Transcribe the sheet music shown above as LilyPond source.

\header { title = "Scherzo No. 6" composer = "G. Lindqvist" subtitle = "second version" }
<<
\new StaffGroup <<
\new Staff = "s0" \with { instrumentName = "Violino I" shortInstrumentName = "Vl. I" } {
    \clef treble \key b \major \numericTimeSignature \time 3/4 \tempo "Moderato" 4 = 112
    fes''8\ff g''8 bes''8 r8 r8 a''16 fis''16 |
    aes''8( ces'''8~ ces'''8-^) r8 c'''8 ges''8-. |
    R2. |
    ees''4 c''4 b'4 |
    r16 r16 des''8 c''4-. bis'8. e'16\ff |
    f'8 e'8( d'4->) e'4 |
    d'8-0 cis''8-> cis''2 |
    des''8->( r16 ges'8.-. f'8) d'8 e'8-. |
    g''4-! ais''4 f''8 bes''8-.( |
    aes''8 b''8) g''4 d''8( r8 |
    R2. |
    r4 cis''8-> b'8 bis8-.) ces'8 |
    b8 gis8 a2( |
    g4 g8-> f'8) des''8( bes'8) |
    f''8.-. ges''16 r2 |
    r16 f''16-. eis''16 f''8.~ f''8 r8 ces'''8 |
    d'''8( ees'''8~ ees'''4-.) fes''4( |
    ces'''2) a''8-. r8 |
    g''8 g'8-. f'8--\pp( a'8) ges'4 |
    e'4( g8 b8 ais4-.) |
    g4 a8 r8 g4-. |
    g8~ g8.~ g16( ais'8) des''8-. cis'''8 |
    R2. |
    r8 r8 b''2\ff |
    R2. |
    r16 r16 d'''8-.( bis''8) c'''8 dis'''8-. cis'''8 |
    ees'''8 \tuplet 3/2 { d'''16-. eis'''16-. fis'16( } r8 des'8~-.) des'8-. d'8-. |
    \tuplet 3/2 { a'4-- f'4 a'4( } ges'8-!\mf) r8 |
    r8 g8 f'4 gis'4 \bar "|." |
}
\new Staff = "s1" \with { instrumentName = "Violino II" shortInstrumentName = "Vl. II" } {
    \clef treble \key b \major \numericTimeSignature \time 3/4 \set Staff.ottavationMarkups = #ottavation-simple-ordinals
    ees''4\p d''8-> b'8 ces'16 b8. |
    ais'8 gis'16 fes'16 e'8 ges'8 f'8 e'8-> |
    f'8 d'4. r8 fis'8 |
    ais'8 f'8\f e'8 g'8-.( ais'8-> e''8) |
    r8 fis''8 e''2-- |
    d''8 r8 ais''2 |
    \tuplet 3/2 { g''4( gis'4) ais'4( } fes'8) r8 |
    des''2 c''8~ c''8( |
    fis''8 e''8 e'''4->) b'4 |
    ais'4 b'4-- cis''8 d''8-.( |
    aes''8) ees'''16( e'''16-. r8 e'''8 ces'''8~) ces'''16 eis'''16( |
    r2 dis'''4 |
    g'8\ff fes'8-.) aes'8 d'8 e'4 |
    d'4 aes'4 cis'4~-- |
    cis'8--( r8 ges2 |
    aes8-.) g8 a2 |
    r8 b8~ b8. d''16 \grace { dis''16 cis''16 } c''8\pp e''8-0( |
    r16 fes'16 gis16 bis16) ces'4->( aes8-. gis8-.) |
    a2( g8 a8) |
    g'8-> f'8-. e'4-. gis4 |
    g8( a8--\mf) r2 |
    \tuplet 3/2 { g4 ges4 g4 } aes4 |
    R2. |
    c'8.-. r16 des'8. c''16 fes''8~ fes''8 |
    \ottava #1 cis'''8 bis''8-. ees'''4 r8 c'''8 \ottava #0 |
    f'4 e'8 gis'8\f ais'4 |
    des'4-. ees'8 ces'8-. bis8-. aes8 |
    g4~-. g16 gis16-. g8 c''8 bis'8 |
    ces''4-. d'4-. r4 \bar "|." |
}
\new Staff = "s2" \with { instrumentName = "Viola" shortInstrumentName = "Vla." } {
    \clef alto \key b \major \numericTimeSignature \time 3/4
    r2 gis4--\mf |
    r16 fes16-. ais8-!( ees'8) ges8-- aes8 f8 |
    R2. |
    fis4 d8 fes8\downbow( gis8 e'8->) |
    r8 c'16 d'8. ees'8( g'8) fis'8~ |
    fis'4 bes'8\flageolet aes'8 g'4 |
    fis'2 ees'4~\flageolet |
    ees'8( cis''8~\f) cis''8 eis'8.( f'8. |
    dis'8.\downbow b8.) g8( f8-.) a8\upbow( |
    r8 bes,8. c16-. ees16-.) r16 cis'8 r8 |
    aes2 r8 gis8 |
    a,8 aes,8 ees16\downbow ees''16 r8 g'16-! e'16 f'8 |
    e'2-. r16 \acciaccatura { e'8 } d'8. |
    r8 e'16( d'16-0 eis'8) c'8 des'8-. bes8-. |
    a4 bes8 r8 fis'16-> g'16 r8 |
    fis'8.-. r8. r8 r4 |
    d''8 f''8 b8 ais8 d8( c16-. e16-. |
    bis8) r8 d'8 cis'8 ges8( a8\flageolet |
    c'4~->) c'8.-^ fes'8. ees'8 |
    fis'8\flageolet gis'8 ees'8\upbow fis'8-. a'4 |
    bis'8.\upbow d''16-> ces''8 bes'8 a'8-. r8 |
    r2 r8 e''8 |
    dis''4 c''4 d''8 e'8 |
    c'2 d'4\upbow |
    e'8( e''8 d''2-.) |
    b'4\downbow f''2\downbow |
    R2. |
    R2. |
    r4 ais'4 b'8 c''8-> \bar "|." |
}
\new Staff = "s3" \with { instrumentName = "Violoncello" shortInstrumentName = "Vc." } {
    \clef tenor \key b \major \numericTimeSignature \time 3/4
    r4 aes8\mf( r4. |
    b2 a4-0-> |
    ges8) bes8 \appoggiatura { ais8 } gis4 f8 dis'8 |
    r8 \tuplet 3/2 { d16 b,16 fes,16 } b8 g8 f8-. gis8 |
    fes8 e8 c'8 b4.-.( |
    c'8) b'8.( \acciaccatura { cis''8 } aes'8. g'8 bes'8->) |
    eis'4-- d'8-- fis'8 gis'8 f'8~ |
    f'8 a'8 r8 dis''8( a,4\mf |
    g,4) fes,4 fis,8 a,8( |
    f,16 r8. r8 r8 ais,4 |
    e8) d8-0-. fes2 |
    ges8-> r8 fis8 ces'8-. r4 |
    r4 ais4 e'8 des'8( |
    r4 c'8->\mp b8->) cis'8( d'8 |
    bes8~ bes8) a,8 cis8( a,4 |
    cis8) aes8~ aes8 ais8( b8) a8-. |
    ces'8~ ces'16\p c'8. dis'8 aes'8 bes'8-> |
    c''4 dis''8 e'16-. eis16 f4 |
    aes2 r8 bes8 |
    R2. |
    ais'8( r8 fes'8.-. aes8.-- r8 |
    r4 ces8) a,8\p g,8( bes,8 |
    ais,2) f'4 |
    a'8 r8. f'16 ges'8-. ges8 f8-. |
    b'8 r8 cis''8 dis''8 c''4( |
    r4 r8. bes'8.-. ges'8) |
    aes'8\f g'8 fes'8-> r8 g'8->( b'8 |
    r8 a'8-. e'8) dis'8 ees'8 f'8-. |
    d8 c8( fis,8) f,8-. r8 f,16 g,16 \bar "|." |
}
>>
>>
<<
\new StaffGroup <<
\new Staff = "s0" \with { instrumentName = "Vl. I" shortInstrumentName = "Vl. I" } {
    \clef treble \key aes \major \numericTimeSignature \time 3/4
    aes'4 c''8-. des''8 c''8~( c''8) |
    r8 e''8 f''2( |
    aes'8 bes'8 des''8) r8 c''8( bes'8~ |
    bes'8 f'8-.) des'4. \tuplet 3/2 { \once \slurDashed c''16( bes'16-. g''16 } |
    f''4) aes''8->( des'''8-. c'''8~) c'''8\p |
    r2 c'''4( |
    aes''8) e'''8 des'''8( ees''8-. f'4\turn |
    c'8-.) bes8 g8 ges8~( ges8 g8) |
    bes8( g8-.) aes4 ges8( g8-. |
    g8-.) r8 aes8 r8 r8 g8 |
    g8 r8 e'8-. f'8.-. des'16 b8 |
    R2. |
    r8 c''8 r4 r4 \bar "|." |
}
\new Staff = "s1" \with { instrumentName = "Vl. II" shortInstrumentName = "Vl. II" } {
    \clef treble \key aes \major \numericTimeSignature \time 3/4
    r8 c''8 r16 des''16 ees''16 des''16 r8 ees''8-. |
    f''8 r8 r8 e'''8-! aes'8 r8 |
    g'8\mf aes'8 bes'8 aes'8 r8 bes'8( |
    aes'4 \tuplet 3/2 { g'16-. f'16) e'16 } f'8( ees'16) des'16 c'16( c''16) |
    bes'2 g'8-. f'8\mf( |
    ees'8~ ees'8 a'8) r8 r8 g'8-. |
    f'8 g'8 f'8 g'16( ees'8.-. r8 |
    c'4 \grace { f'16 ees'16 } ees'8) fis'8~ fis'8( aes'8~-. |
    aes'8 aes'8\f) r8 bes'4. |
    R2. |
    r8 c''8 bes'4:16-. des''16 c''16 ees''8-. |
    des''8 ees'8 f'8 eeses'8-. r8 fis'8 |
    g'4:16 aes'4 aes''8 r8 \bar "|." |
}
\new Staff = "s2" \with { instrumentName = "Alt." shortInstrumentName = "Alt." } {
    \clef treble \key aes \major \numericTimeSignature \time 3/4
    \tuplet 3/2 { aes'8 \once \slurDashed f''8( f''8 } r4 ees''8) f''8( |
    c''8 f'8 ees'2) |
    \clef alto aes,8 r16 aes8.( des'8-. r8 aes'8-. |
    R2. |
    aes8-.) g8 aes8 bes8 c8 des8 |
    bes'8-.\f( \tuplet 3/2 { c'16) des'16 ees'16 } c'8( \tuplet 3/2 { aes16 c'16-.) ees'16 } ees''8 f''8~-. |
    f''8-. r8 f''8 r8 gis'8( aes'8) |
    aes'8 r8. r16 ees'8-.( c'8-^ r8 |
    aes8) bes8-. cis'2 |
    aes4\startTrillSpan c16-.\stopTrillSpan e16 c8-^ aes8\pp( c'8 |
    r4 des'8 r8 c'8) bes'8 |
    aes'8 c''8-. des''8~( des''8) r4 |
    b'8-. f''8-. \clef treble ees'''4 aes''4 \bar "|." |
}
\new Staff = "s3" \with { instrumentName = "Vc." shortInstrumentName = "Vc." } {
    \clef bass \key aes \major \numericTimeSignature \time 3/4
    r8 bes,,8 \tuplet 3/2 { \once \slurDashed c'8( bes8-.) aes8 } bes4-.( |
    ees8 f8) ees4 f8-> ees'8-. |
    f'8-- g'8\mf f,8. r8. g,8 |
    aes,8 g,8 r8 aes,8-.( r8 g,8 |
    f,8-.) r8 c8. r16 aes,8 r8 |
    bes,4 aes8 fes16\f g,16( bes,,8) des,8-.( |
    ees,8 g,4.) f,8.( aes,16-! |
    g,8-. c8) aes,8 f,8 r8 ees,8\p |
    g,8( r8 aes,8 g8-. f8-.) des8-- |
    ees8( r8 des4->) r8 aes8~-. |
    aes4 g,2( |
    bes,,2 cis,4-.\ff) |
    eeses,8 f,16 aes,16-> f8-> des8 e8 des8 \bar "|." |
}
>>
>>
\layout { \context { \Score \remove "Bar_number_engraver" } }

+++

● **TASK PROMPT**
Which lines in the items above contain the string "downbow"? Pull out each of those lines in full.

● **ANSWER TO THE EXERCISE**
    fis4 d8 fes8\downbow( gis8 e'8->) |
    dis'8.\downbow b8.) g8( f8-.) a8\upbow( |
    a,8 aes,8 ees16\downbow ees''16 r8 g'16-! e'16 f'8 |
    b'4\downbow f''2\downbow |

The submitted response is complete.